__Task item__: Collect all lines from the records below that include the word "ECHO".

──────── Task material ────────

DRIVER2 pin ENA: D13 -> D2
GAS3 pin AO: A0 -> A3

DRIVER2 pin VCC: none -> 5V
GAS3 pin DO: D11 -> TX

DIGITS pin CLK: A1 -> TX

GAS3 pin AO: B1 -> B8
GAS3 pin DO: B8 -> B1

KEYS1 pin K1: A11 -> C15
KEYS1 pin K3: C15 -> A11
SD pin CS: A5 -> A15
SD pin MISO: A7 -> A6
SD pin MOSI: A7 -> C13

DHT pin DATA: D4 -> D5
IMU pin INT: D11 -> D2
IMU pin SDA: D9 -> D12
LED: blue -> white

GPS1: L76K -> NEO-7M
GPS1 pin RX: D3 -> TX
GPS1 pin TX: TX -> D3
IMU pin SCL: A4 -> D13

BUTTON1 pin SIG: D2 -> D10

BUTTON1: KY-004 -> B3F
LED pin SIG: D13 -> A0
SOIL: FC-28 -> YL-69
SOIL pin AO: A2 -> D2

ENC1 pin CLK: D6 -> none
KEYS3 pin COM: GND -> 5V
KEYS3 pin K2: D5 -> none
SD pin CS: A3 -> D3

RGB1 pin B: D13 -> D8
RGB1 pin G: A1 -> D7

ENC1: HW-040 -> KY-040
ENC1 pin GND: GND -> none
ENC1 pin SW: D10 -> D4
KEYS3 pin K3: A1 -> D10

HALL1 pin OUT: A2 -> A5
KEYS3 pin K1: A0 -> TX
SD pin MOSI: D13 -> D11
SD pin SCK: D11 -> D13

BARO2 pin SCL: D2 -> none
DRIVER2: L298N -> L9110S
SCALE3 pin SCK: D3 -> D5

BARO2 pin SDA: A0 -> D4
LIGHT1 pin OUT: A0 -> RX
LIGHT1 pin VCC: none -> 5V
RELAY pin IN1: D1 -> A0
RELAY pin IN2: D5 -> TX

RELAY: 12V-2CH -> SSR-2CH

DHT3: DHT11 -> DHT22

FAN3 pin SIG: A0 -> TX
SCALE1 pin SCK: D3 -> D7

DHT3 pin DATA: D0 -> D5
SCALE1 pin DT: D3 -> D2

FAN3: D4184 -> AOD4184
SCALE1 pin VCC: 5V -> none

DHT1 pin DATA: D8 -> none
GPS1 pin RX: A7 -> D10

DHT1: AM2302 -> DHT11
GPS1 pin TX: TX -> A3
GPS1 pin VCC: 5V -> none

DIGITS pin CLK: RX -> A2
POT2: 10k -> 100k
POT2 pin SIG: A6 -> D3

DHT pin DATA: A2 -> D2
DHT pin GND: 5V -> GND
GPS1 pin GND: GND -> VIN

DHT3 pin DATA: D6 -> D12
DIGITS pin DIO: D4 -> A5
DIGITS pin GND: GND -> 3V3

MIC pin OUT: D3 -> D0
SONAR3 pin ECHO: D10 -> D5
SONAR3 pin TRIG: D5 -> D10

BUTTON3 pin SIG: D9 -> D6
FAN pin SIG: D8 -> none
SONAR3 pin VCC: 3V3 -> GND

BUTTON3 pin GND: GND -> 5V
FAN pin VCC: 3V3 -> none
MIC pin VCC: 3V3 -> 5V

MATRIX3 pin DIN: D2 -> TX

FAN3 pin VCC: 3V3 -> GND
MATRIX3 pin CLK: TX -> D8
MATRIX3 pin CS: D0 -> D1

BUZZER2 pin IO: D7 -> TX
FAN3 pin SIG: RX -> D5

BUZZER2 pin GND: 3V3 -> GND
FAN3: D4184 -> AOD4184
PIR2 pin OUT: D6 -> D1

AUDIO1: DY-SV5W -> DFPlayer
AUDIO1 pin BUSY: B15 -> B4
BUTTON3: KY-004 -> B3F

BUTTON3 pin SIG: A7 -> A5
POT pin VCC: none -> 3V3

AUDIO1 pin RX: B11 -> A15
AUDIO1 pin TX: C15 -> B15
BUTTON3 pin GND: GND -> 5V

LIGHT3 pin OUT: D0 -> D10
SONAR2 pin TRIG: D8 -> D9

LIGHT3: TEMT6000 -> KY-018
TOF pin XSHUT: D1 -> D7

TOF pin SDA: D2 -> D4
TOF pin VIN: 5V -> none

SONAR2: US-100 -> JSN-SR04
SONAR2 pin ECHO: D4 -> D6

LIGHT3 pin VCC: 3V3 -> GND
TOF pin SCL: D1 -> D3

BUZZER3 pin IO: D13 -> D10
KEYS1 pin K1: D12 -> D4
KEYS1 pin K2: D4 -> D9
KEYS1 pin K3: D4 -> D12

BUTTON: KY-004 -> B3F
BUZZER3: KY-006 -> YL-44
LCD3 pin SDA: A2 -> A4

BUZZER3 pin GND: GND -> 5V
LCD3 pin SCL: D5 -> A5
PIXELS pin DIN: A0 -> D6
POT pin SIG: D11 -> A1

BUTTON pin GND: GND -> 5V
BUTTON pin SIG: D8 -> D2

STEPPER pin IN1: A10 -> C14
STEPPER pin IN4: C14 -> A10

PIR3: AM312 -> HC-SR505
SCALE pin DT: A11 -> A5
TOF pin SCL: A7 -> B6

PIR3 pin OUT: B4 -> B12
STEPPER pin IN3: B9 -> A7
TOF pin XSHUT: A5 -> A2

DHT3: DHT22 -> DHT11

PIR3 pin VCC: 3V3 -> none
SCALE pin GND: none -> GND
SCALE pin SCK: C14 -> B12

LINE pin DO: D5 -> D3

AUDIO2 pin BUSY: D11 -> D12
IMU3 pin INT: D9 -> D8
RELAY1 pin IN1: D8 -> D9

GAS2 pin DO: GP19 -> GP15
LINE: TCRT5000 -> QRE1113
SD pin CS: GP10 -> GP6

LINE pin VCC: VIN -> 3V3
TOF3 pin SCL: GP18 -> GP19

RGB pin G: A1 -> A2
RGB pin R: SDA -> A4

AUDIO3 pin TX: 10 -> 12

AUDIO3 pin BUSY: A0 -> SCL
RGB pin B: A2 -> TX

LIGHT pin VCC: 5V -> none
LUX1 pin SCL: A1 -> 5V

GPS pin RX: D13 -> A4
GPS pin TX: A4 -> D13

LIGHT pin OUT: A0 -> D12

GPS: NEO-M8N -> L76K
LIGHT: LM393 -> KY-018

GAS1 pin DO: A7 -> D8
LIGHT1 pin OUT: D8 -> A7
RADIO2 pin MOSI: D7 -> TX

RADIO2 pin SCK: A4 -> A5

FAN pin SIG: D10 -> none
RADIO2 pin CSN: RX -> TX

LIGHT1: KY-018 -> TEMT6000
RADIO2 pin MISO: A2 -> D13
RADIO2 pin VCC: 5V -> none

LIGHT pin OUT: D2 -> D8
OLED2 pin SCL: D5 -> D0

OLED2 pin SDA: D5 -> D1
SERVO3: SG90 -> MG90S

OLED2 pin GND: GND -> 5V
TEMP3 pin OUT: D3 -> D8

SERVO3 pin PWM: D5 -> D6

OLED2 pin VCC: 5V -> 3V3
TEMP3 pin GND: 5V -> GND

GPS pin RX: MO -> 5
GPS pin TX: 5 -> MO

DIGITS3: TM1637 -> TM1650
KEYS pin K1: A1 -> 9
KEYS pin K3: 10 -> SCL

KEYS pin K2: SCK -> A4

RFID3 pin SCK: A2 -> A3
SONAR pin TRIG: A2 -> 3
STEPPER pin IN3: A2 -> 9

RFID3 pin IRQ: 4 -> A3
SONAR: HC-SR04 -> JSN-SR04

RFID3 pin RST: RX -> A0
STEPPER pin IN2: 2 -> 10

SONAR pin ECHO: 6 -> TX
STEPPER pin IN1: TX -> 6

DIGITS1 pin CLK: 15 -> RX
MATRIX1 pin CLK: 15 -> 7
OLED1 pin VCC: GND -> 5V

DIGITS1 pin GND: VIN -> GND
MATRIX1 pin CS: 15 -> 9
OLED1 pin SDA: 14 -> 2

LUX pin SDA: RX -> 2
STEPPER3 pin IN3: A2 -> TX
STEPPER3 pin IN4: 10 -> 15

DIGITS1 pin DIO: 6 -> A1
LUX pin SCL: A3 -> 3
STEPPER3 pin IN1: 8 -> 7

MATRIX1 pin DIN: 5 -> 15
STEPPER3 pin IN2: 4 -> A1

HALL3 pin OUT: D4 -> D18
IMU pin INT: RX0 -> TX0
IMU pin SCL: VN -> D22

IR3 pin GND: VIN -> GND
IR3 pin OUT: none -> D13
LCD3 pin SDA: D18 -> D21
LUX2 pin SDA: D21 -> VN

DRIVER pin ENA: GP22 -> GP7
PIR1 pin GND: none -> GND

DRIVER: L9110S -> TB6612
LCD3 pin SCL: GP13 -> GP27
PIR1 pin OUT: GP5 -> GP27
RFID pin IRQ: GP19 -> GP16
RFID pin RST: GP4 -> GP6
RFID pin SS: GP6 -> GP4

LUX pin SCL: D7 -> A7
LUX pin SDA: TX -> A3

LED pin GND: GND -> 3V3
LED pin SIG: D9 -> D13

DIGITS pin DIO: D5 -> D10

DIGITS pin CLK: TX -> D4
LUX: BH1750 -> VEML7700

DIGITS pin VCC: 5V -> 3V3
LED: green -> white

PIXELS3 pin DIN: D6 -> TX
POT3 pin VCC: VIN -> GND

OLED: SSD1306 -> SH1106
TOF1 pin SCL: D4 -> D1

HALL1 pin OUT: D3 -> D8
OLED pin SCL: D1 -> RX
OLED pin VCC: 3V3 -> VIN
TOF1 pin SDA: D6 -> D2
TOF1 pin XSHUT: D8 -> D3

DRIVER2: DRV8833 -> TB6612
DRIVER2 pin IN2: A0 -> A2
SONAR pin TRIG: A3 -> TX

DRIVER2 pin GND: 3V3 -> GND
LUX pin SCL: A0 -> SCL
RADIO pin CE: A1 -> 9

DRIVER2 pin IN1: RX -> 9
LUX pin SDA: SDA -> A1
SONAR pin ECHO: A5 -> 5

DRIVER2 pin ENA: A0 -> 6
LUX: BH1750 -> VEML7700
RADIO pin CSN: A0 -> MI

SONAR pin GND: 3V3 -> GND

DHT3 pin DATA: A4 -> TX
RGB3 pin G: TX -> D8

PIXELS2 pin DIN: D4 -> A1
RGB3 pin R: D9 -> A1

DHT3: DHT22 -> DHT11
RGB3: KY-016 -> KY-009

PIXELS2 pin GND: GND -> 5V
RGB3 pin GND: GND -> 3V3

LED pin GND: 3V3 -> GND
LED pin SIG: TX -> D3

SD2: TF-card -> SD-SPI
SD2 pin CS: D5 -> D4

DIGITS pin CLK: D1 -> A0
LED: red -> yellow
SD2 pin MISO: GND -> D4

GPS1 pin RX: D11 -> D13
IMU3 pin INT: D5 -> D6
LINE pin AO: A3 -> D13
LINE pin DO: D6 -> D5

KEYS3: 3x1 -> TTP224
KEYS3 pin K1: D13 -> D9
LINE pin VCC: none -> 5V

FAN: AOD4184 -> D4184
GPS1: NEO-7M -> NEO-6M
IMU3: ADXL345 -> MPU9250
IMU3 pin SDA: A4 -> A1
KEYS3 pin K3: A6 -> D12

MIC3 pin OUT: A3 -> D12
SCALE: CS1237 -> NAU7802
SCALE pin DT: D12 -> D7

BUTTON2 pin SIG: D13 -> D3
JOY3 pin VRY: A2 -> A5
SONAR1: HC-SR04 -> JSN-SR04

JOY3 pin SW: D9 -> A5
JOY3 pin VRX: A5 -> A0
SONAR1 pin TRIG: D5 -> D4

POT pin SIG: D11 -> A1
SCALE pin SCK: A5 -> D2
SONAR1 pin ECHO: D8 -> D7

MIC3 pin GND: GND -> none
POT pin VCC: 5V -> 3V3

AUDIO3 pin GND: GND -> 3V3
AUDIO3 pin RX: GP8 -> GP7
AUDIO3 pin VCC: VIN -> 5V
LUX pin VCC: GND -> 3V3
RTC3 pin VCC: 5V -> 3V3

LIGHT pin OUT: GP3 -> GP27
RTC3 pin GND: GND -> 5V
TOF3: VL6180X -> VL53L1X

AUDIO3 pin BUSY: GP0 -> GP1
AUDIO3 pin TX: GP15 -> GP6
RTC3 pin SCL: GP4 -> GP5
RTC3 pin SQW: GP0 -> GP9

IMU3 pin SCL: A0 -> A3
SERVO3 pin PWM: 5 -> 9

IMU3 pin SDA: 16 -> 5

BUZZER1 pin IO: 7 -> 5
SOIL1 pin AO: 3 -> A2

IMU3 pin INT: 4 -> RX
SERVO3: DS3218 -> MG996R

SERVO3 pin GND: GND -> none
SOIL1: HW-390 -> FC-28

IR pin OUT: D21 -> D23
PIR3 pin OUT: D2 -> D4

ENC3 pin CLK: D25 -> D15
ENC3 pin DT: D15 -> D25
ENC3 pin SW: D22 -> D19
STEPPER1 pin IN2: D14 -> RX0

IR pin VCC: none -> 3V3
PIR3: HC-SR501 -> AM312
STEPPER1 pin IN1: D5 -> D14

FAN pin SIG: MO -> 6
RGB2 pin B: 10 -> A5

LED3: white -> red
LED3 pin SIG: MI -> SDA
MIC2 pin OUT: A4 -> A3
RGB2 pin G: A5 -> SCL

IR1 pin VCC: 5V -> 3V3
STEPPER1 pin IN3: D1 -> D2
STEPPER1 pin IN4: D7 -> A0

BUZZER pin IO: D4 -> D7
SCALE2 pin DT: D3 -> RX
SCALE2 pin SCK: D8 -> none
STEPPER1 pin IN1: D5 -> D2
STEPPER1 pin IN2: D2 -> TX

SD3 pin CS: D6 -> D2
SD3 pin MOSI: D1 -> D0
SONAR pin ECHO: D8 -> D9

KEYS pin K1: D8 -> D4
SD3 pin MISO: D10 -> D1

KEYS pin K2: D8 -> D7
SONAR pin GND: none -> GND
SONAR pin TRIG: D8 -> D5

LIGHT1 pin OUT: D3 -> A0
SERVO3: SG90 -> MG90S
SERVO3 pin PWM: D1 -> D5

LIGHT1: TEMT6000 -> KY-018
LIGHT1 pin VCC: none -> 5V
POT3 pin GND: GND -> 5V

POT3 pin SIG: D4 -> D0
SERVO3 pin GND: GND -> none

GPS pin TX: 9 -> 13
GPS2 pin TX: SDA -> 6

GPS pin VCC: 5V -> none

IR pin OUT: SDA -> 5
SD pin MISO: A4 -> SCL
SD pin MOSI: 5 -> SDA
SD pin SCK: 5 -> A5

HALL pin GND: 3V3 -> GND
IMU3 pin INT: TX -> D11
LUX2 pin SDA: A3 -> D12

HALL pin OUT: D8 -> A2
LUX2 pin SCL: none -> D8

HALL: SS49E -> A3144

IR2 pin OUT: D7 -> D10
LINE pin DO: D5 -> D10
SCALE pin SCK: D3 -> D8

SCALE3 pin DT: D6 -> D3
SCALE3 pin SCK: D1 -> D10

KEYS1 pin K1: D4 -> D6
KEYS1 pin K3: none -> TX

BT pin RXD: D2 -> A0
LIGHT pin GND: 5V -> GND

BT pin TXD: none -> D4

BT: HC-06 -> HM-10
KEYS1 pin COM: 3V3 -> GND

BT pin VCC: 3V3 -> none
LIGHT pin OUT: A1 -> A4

────────

__Reply to the exercise__:
SONAR3 pin ECHO: D10 -> D5
SONAR2 pin ECHO: D4 -> D6
SONAR pin ECHO: 6 -> TX
SONAR pin ECHO: A5 -> 5
SONAR1 pin ECHO: D8 -> D7
SONAR pin ECHO: D8 -> D9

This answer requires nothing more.